Retype the following data exactly, but leave its pictures out.

--- Data segment ---
----------
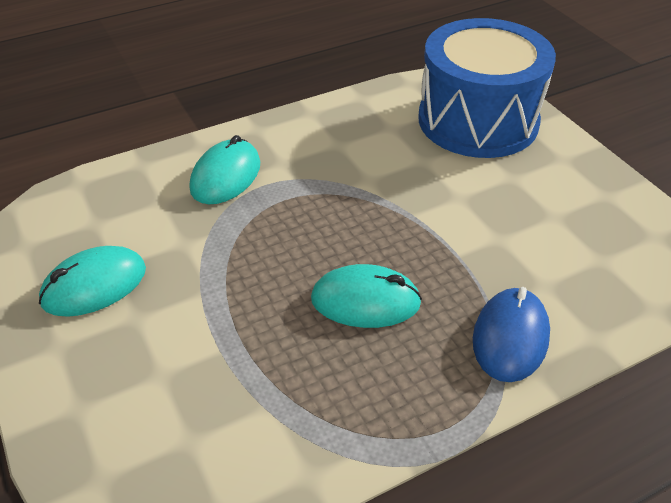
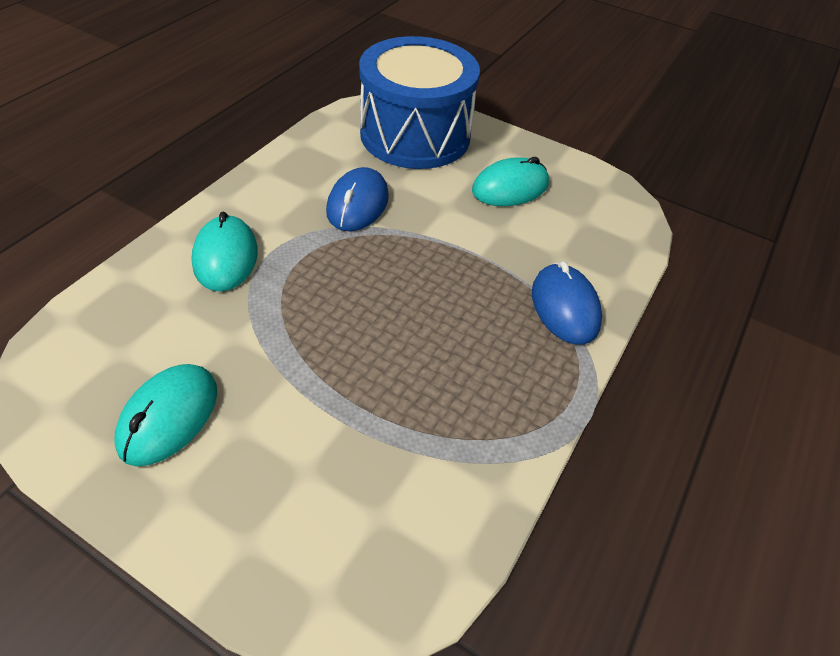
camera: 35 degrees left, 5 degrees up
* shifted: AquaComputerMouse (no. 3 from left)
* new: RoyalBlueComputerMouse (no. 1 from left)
----------
--- Answer for this exercise ---
camera: 35 degrees left, 5 degrees up
* shifted: AquaComputerMouse (no. 3 from left)
* new: RoyalBlueComputerMouse (no. 1 from left)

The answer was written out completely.